→ DATA IN THIS EXERCISE:
********
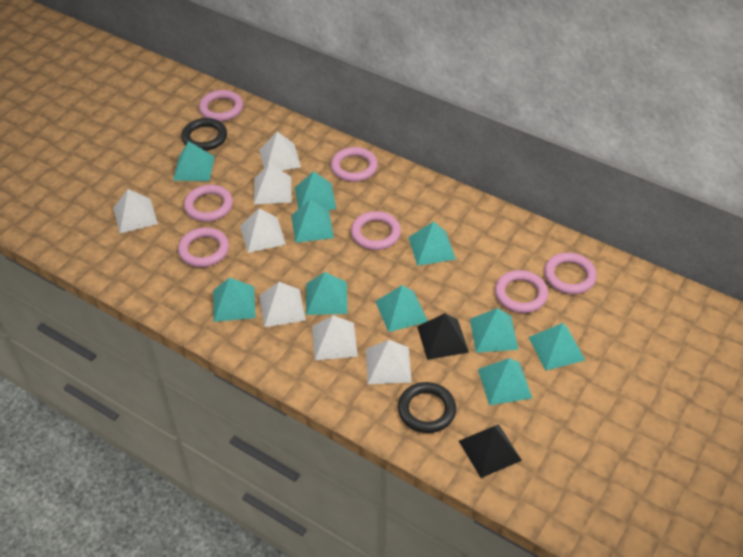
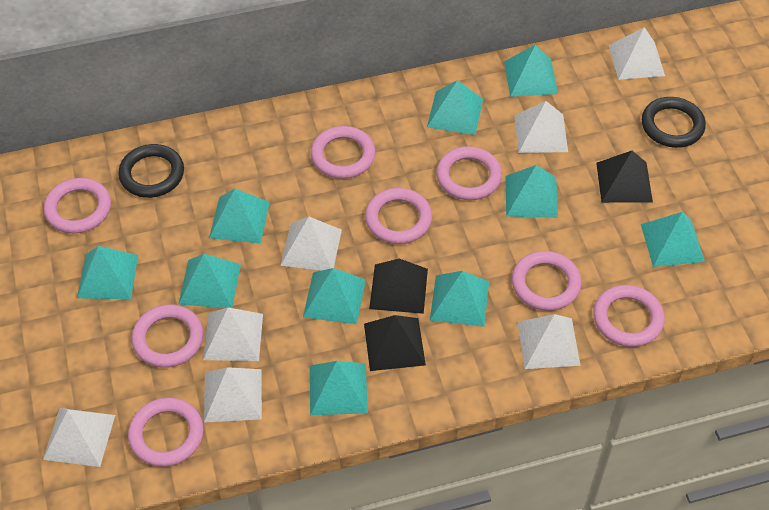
black pyramid: 2 -> 3
pink ring: 7 -> 8

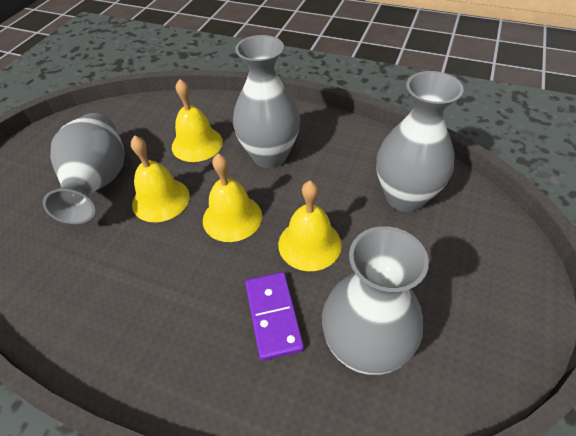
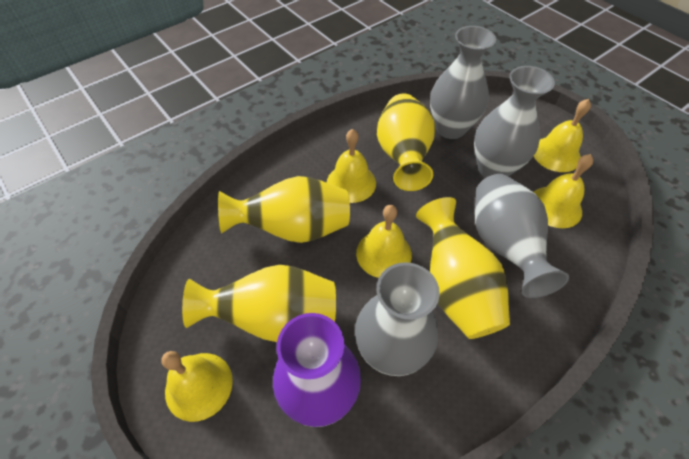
purple domino: 1 -> 0
purple vase: 0 -> 1
yellow bell: 4 -> 5
yellow vase: 0 -> 4

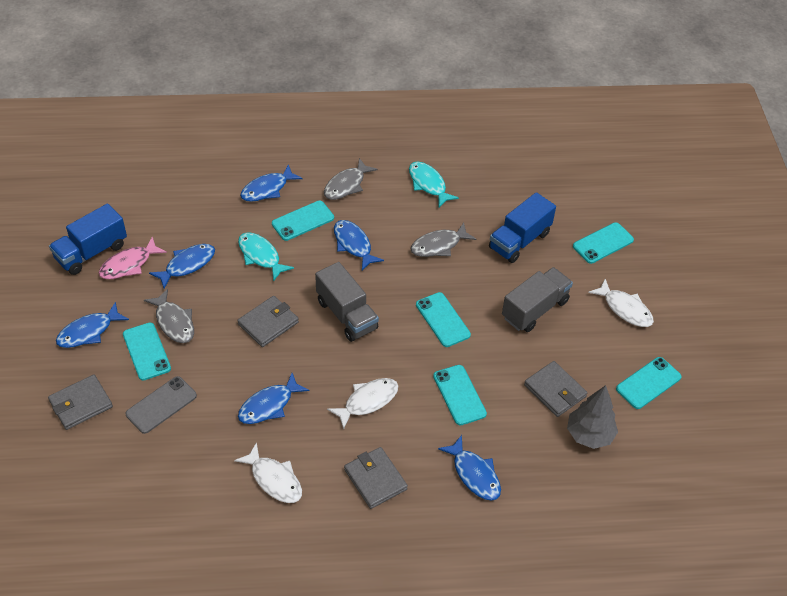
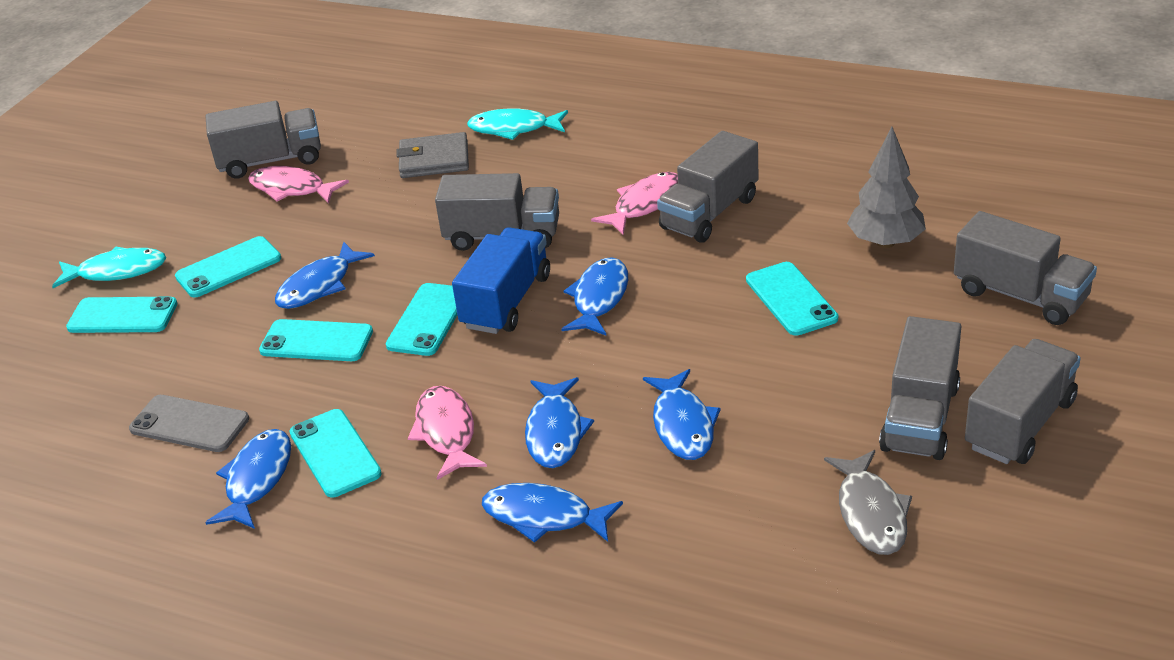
blue truck: 2 -> 1
grey fish: 3 -> 1
grey truck: 2 -> 6
grey wallet: 4 -> 1
pink fish: 1 -> 3
white fish: 3 -> 0

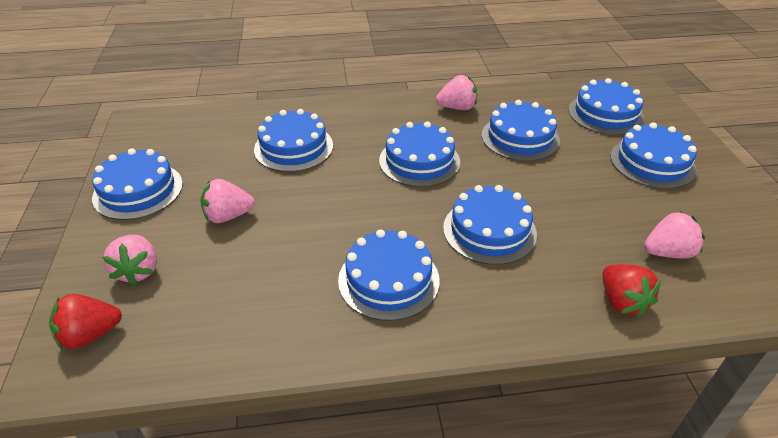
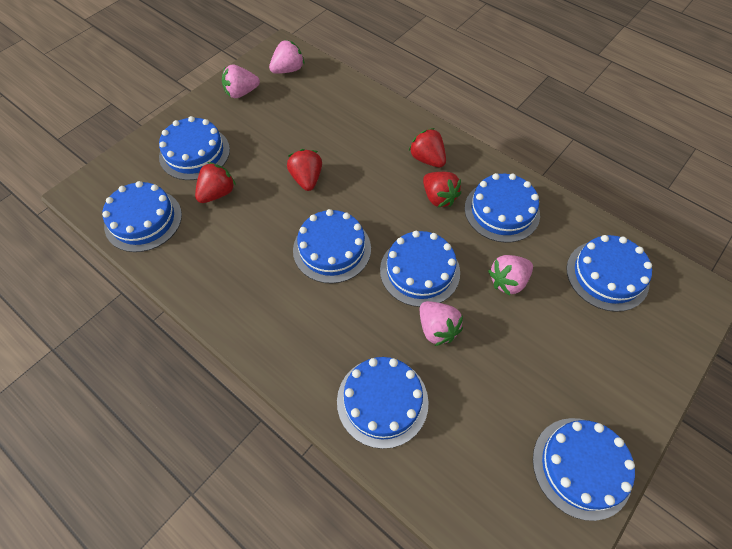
red strawberry: 2 -> 4

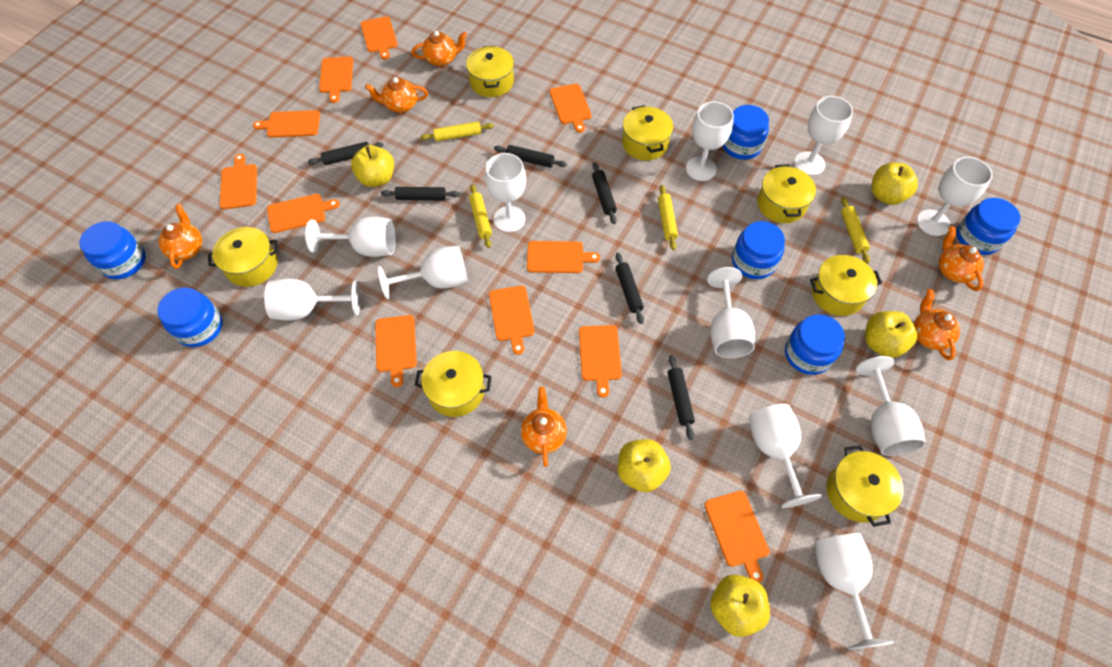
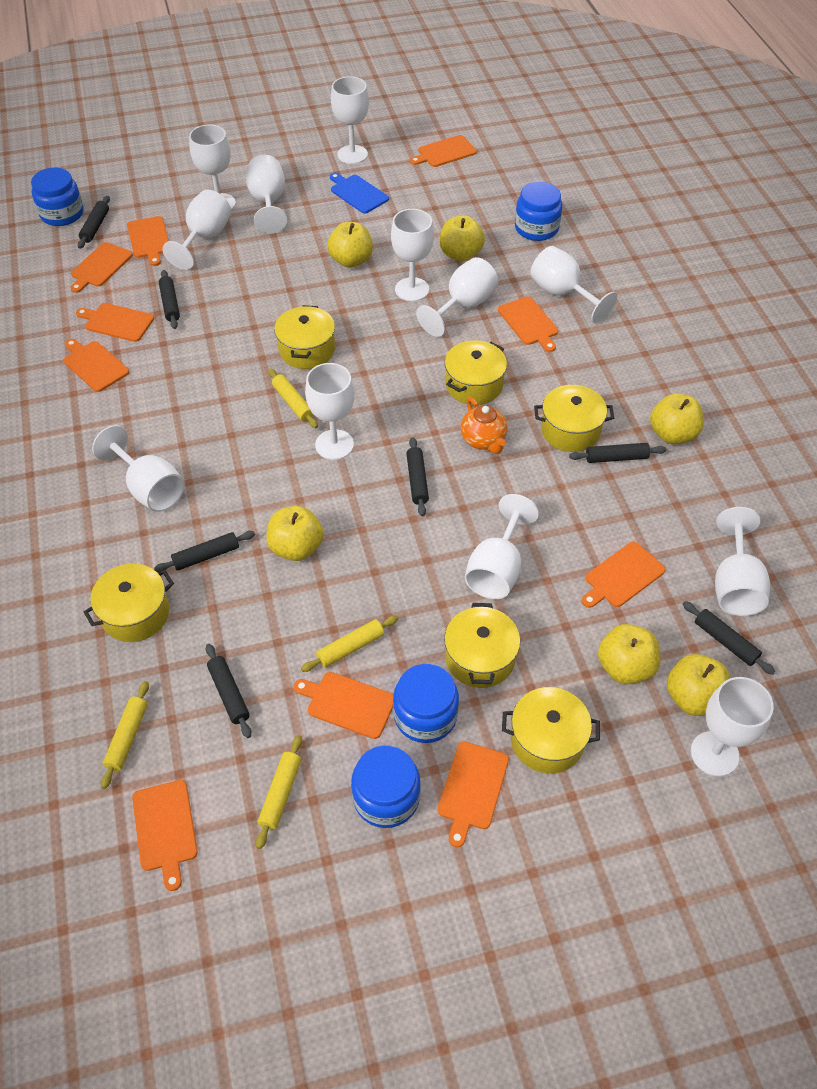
black rolling pin: 6 -> 7
blue cutting board: 0 -> 1
blue jar: 6 -> 4
orange cutting board: 11 -> 10
orange teapot: 6 -> 1
white goblet: 11 -> 12
yellow apple: 5 -> 6
yellow pot: 7 -> 6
********
→ DIRECTIONS FOR THIS TASK: With pictures left out, repeat exactly the lines from the line bearing "grey wallet: 4 -> 1" through the final line of the records above.

→ ANSWER TO THE PROBLEM:
grey wallet: 4 -> 1
pink fish: 1 -> 3
white fish: 3 -> 0

red strawberry: 2 -> 4

black rolling pin: 6 -> 7
blue cutting board: 0 -> 1
blue jar: 6 -> 4
orange cutting board: 11 -> 10
orange teapot: 6 -> 1
white goblet: 11 -> 12
yellow apple: 5 -> 6
yellow pot: 7 -> 6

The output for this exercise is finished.